[Change listing data]
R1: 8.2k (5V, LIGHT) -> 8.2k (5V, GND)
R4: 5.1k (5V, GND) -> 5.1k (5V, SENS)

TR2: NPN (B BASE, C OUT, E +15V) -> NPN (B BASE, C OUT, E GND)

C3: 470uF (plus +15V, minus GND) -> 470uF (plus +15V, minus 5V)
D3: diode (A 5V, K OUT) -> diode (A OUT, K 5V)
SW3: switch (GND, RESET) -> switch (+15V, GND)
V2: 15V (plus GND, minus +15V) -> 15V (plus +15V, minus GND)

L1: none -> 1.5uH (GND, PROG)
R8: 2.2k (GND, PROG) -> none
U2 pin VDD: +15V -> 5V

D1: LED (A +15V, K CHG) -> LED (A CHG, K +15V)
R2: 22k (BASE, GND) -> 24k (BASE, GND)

---

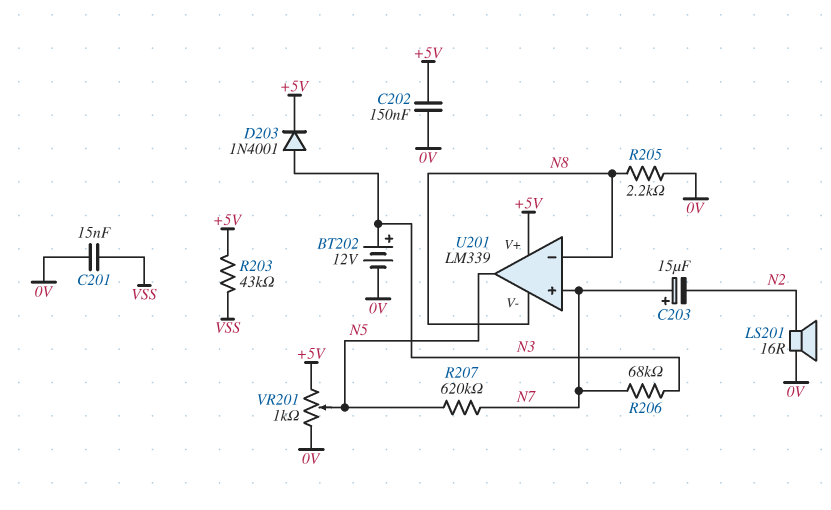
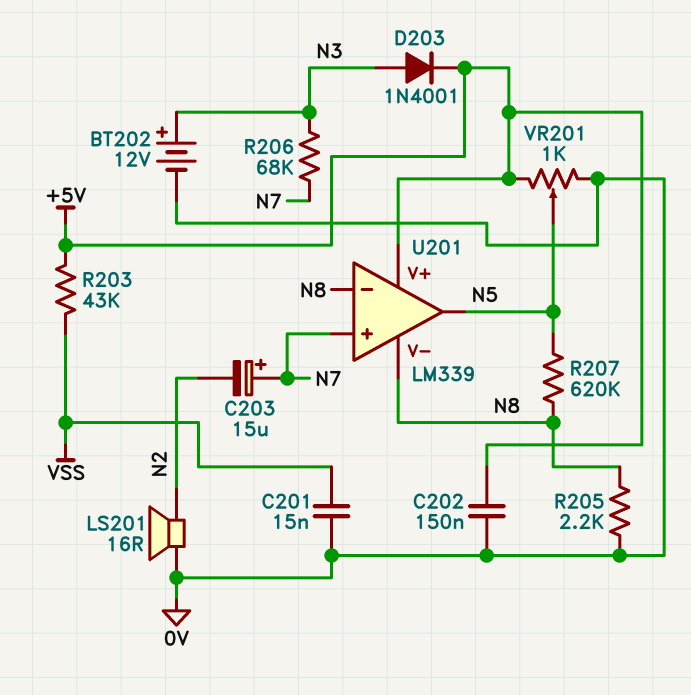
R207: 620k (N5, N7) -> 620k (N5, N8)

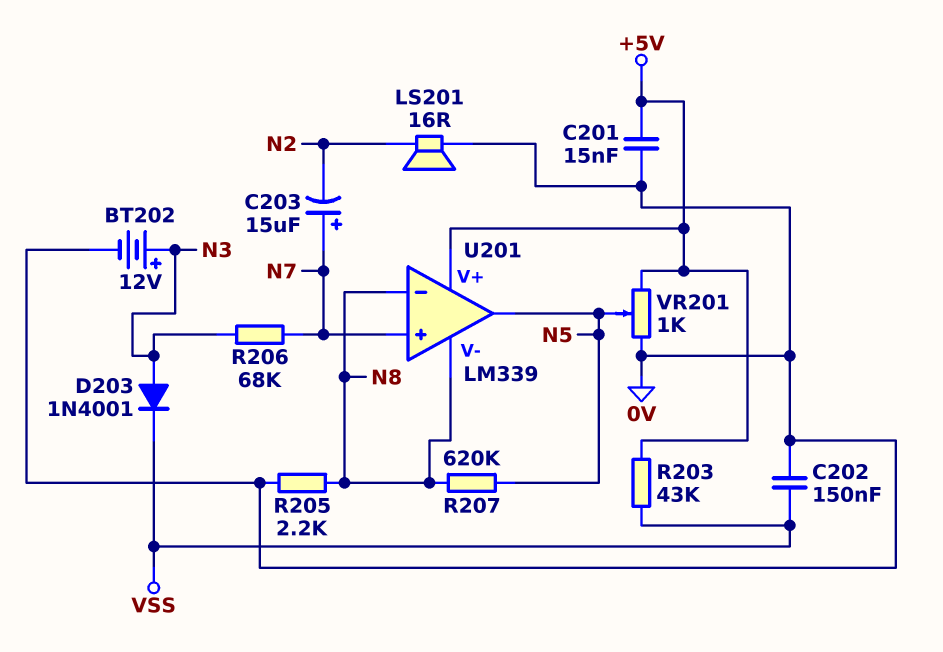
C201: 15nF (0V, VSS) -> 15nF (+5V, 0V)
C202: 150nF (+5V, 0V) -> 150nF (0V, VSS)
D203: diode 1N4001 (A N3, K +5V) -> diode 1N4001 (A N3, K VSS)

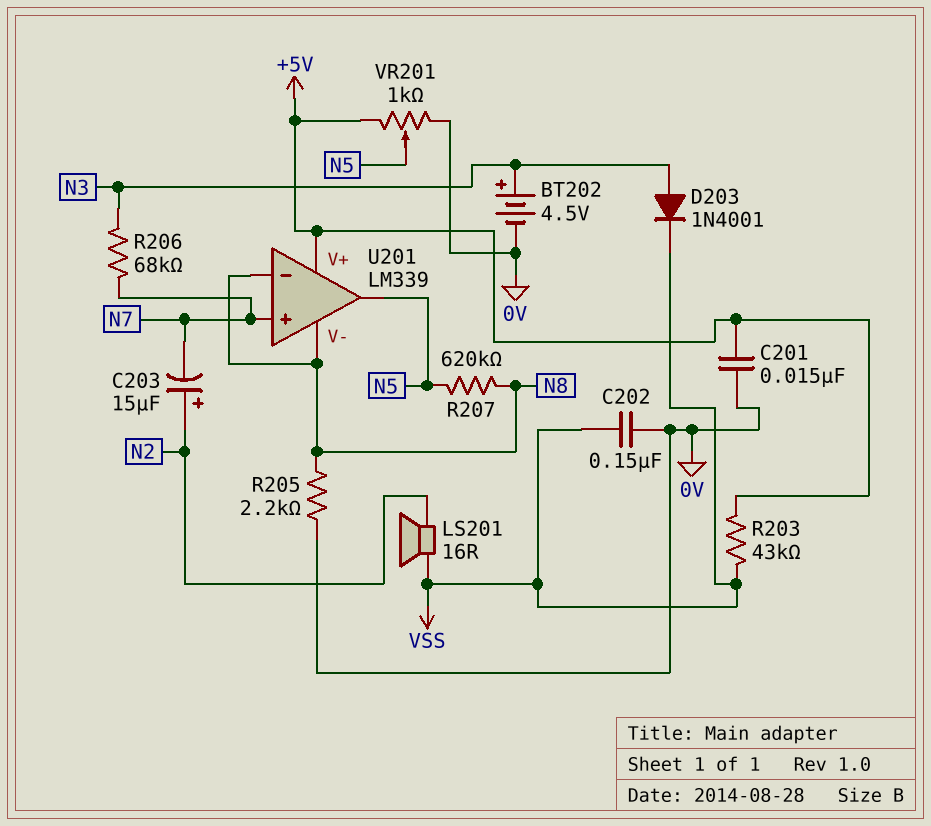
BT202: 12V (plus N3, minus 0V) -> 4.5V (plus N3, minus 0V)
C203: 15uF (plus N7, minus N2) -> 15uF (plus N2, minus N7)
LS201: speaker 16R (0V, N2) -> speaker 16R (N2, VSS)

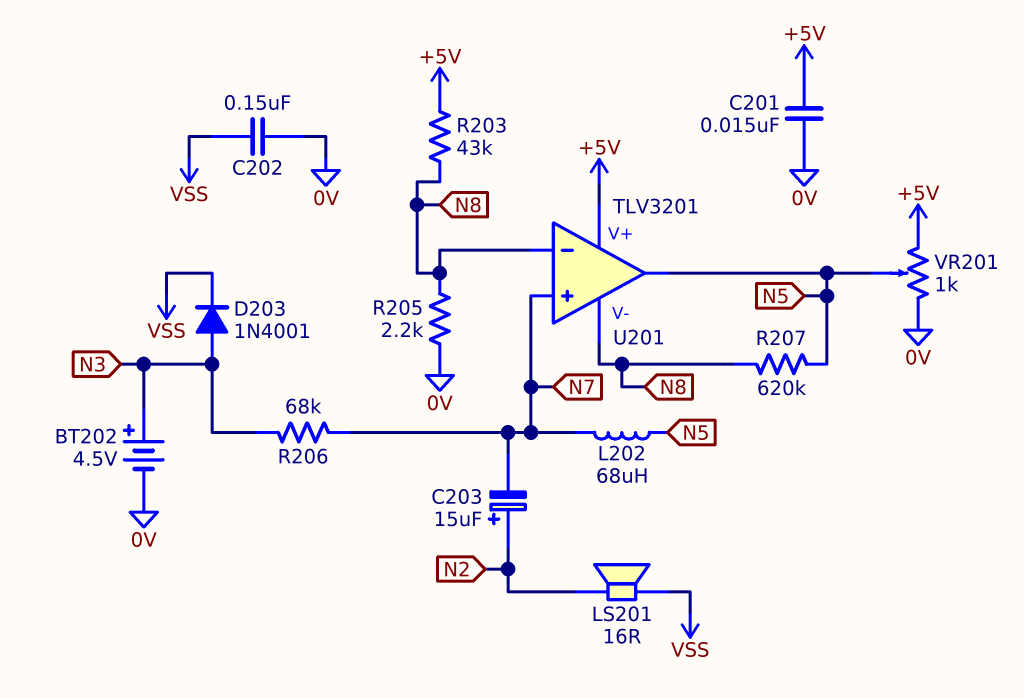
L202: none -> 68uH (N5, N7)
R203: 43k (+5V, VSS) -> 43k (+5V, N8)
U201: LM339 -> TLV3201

--

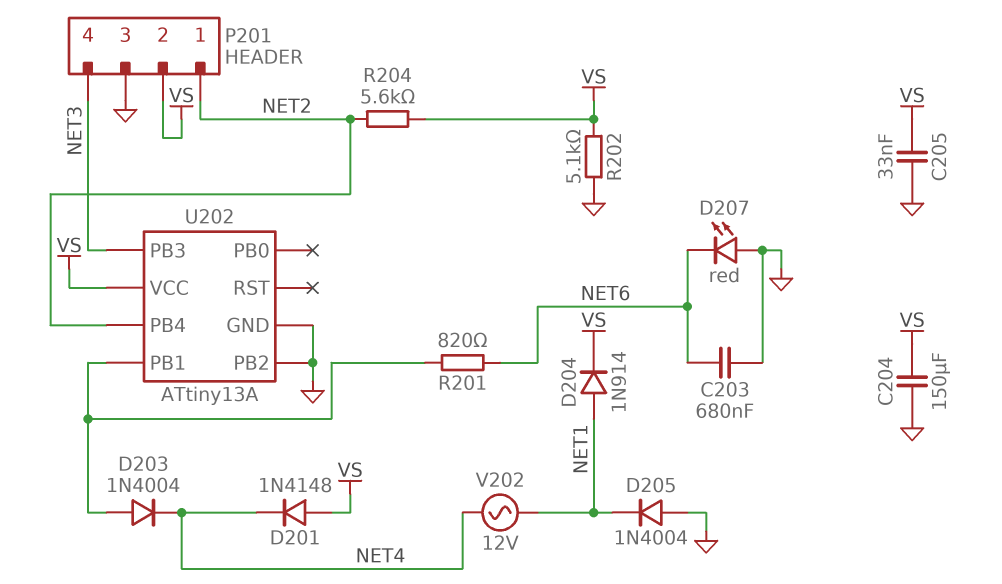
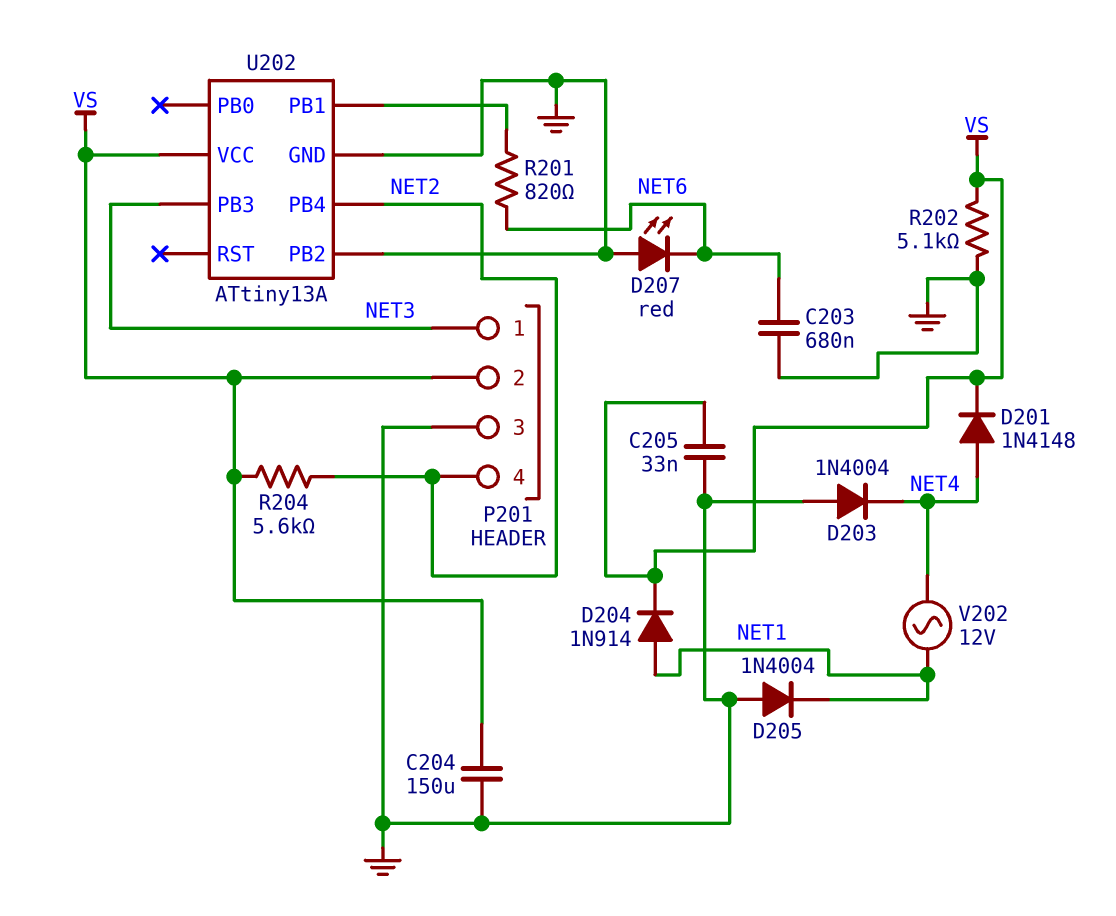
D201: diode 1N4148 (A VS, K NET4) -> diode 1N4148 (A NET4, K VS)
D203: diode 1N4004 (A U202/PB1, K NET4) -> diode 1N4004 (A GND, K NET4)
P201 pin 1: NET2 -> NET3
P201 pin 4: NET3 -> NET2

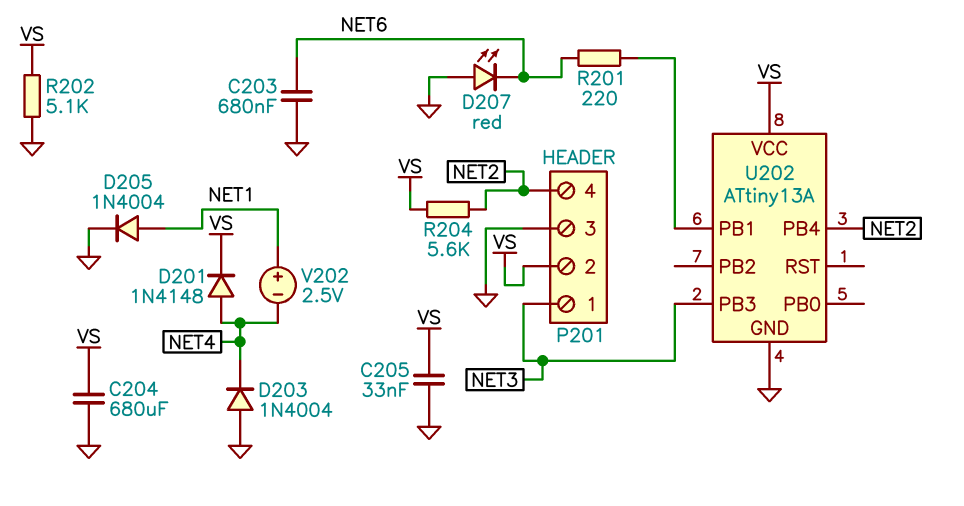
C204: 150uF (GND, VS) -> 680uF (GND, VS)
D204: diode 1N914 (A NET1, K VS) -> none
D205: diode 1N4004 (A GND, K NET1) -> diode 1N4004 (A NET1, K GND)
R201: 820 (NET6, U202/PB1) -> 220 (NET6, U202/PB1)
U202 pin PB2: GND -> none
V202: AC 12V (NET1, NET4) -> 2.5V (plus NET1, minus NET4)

| Assignment |
From the entries above, extract only the lines running from the one containing "R4: 5.1k (5V, GND) -> 5.1k (5V, SENS)" through the one containing "R2: 22k (BASE, GND) -> 24k (BASE, GND)", inclusive.

| Answer for this exercise |
R4: 5.1k (5V, GND) -> 5.1k (5V, SENS)

TR2: NPN (B BASE, C OUT, E +15V) -> NPN (B BASE, C OUT, E GND)

C3: 470uF (plus +15V, minus GND) -> 470uF (plus +15V, minus 5V)
D3: diode (A 5V, K OUT) -> diode (A OUT, K 5V)
SW3: switch (GND, RESET) -> switch (+15V, GND)
V2: 15V (plus GND, minus +15V) -> 15V (plus +15V, minus GND)

L1: none -> 1.5uH (GND, PROG)
R8: 2.2k (GND, PROG) -> none
U2 pin VDD: +15V -> 5V

D1: LED (A +15V, K CHG) -> LED (A CHG, K +15V)
R2: 22k (BASE, GND) -> 24k (BASE, GND)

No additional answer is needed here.